> _What you should do_
Look through the entries. Copy each line that has the word "green".
◆ ◆ ◆ ◆ ◆ ◆ ◆
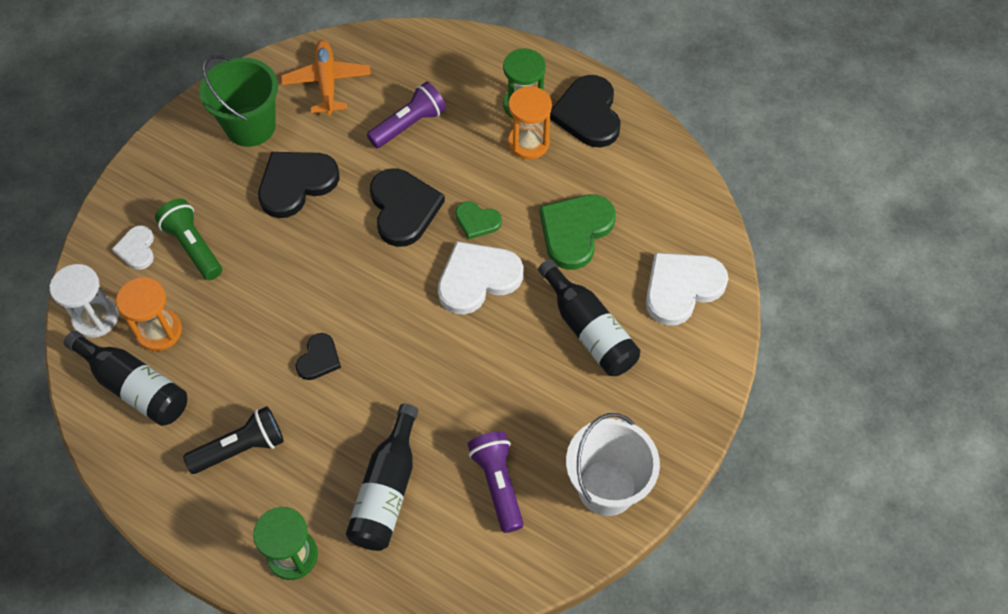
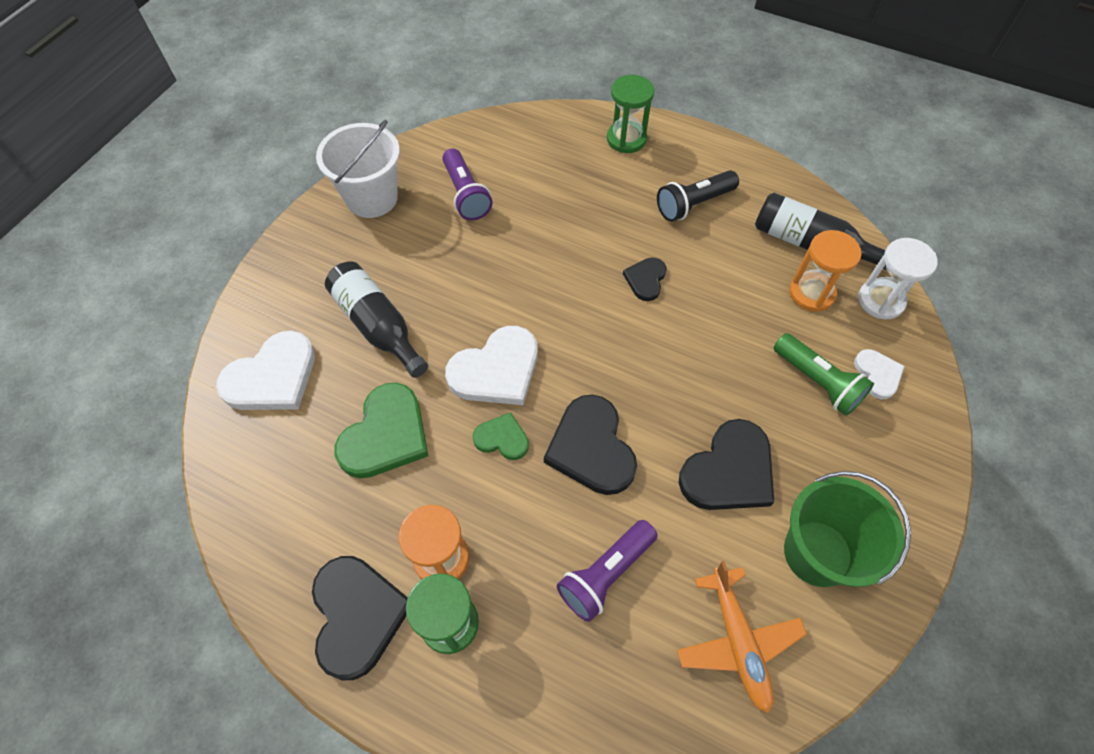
camera: 175 degrees right, 0 degrees up
(387, 490) = (560, 184): black bottle -> none

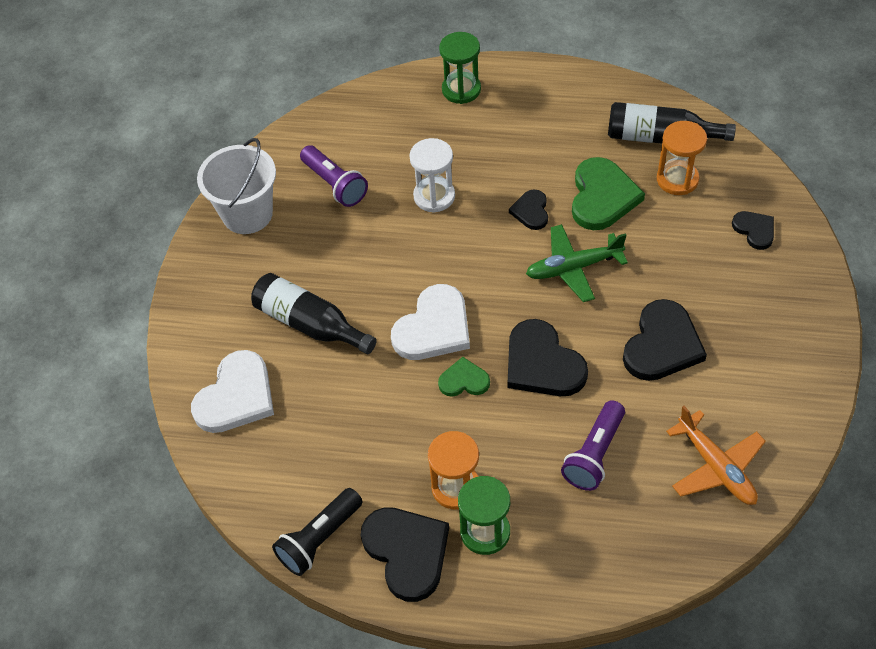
camera: 15 degrees left, 5 degrees down
(385, 435) = (362, 410): green heart -> green heart (602, 197)
(665, 353) = (573, 268): none -> green plane
(693, 204) = (546, 132): black flashlight -> black flashlight (319, 539)
(817, 382) = (708, 252): green flashlight -> none
(817, 553) = (754, 383): green bucket -> none
(877, 374) = (754, 230): white heart -> black heart
(881, 300) = (737, 168): white hourglass -> white hourglass (434, 196)

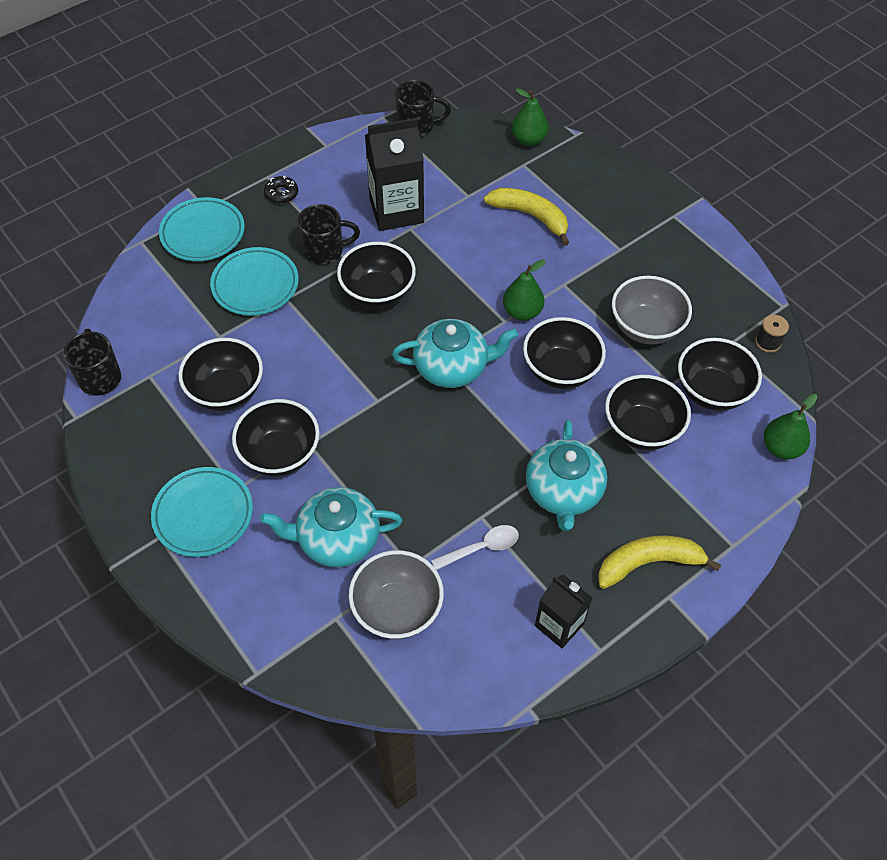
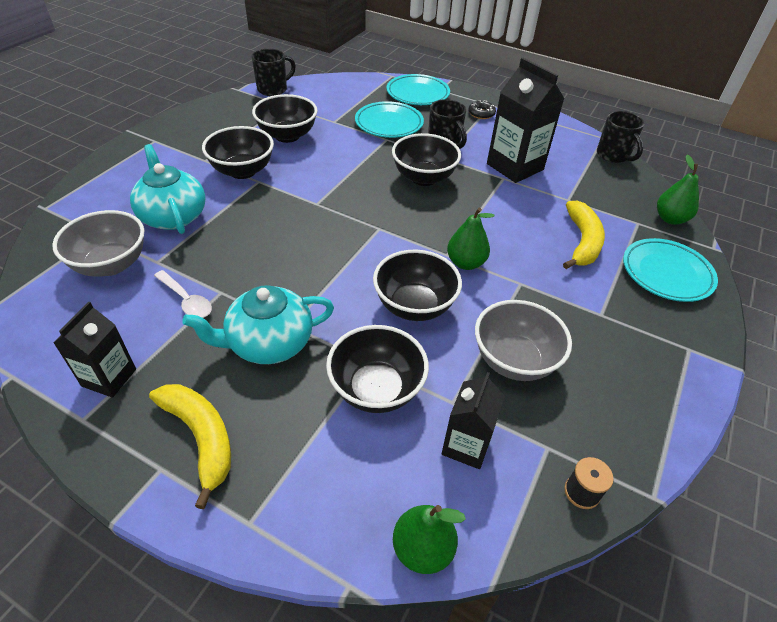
camera: 65 degrees right, 10 degrees down
(203, 514) = (177, 152): turquoise plate -> turquoise plate (666, 273)
(452, 367) = (374, 235): turquoise teapot -> none
(711, 391) = (466, 445): black bowl -> black carton

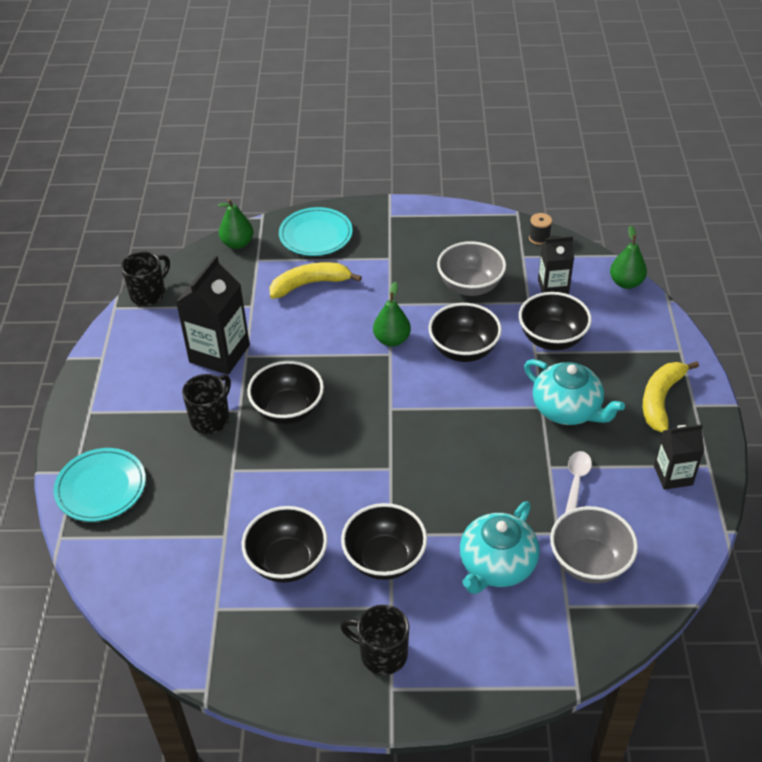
camera: 115 degrees left, 0 degrees up
(273, 89) = (181, 647): black mug -> black mug (381, 654)
(389, 124) = (197, 482): turquoise plate -> none
(481, 114) = (119, 413): black donut -> none

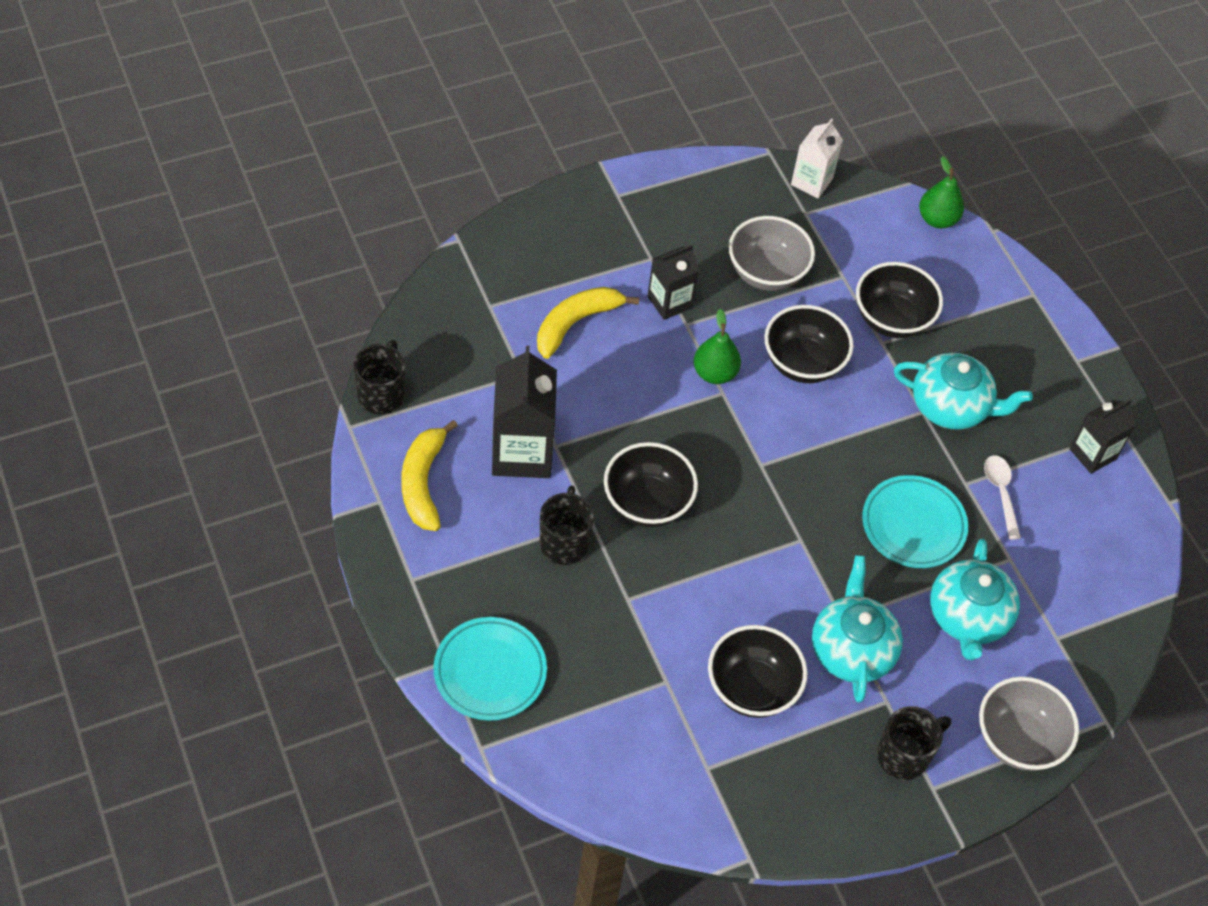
camera: 30 degrees left, 10 degrees up
(237, 243) = (450, 288): green pear -> none
(316, 235) = (543, 250): turquoise plate -> turquoise plate (913, 525)
(381, 654) = (904, 755): black mug -> black mug turned 150 degrees clockwise
(384, 559) = (851, 649): black bowl -> turquoise teapot
(539, 238) = (811, 182): black spool -> white carton
(553, 287) = (860, 248): black carton -> black carton (669, 302)
(589, 562) = (1056, 582): grey bowl -> grey bowl (1018, 740)
(660, 400) = (1041, 364): yellow banana -> yellow banana (423, 483)

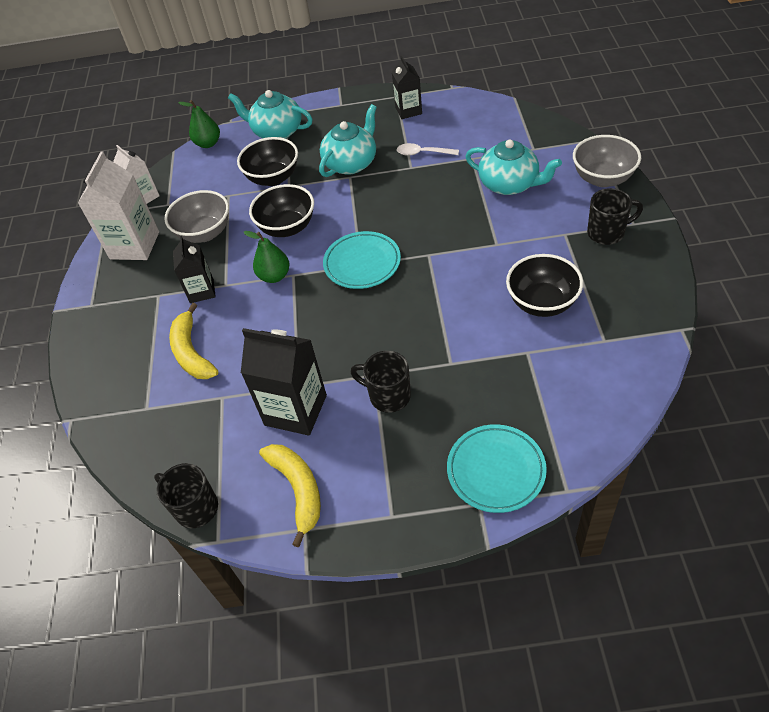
camera: 60 degrees left, 5 degrees down
(423, 483) = (298, 490): yellow banana -> yellow banana turned 135 degrees counterclockwise
(647, 503) = (370, 336): black bowl -> none
(723, 204) = (134, 245): none -> white carton
(851, 649) = (521, 244): turquoise teapot -> turquoise teapot (277, 132)
(904, 755) = (607, 233): black mug -> black mug turned 90 degrees clockwise
(913, 525) = (434, 197): turquoise plate -> turquoise plate (362, 263)

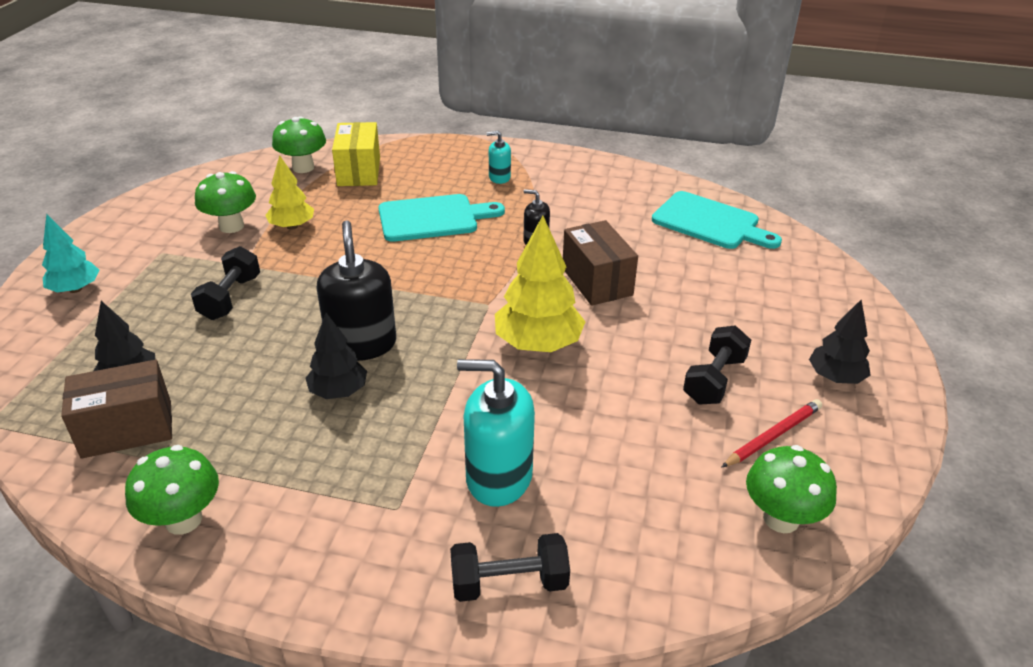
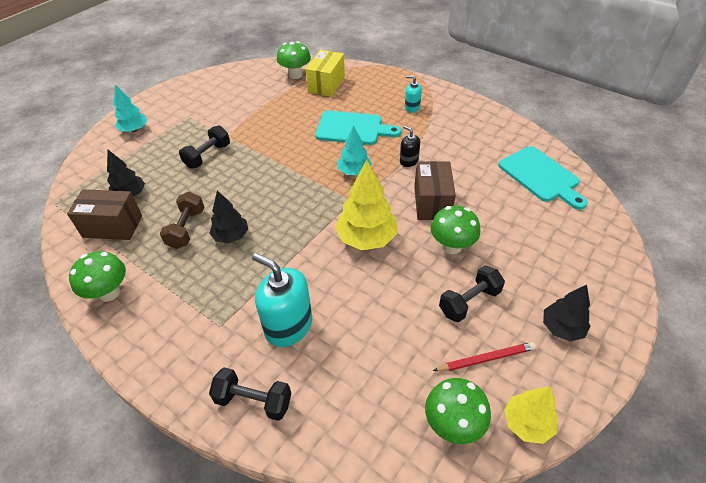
camera: 25 degrees right, 10 degrees up
(231, 226) = (234, 107): green mushroom -> green mushroom (451, 246)
(259, 400) = (186, 229): none -> brown dumbbell
(292, 226) = (267, 115): yellow tree -> yellow tree (527, 423)
(361, 344) = (261, 207): black soap dispenser -> none
(469, 269) = (354, 172): none -> turquoise tree

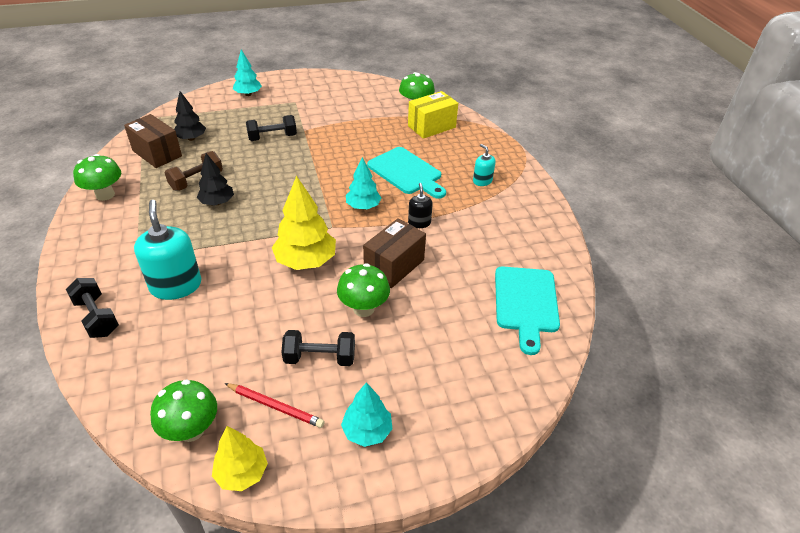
camera: 35 degrees right, 5 degrees down
(562, 328) = (367, 431): black tree -> turquoise tree

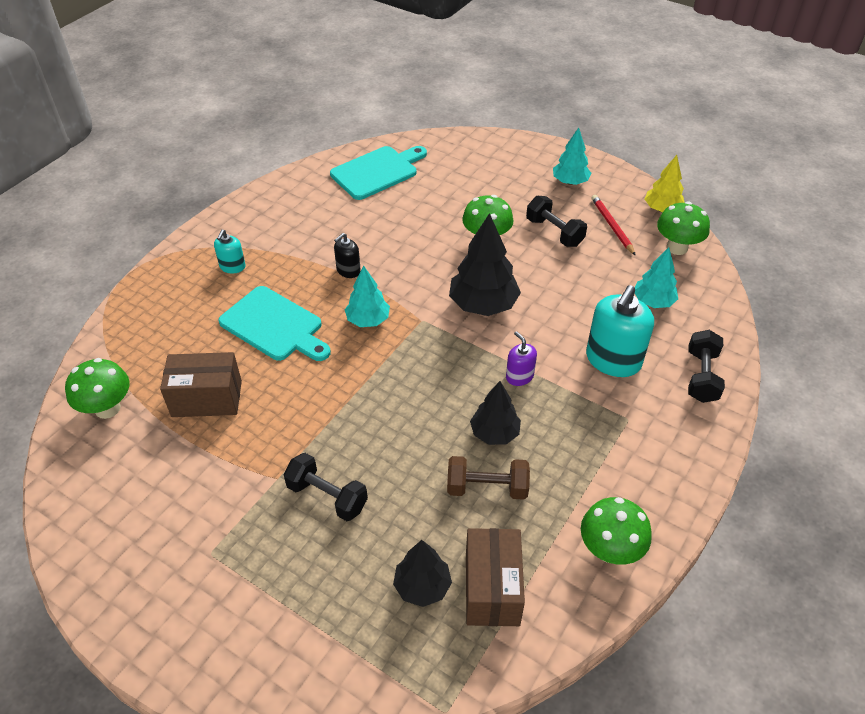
camera: 130 degrees left, 5 degrees up
(232, 236) = (519, 376): none -> purple soap dispenser
(248, 94) = (240, 640): turquoise tree -> turquoise tree (653, 302)
(306, 261) = (483, 305): yellow tree -> black tree
(394, 266) = (422, 252): brown box -> brown box (207, 398)
(406, 172) = (274, 326): turquoise cutting board -> turquoise cutting board turned 120 degrees clockwise
(431, 127) = (149, 363): yellow box -> none

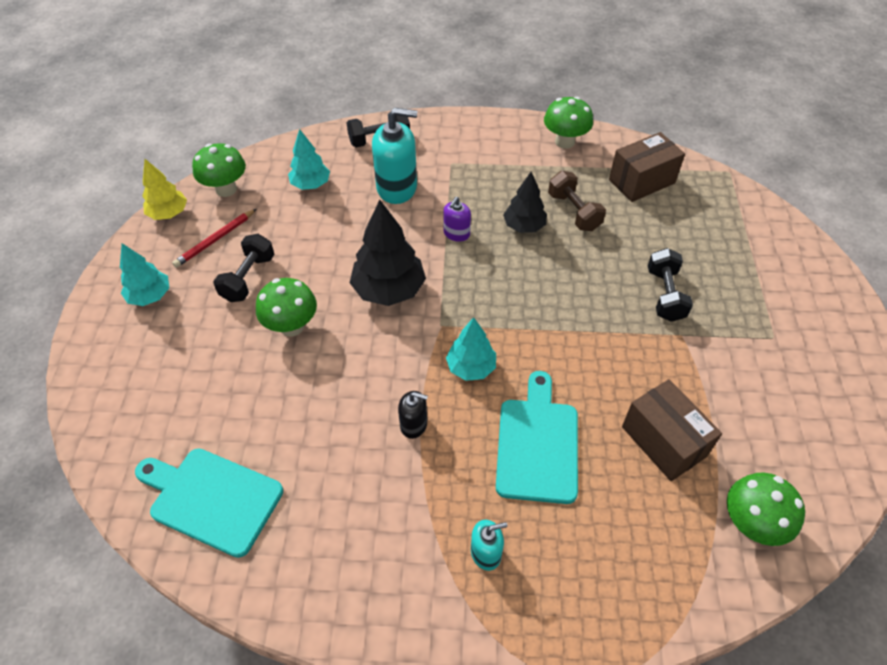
camera: 120 degrees left, 5 degrees up
(422, 586) = (673, 212): black tree -> none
◆ ◆ ◆ ◆ ◆ ◆ ◆
> _Answer below_
(385, 435) = (362, 410): green heart -> green heart (602, 197)
(665, 353) = (573, 268): none -> green plane
(817, 382) = (708, 252): green flashlight -> none
(817, 553) = (754, 383): green bucket -> none
(237, 243) = (450, 288): green pear -> none
(231, 226) = (234, 107): green mushroom -> green mushroom (451, 246)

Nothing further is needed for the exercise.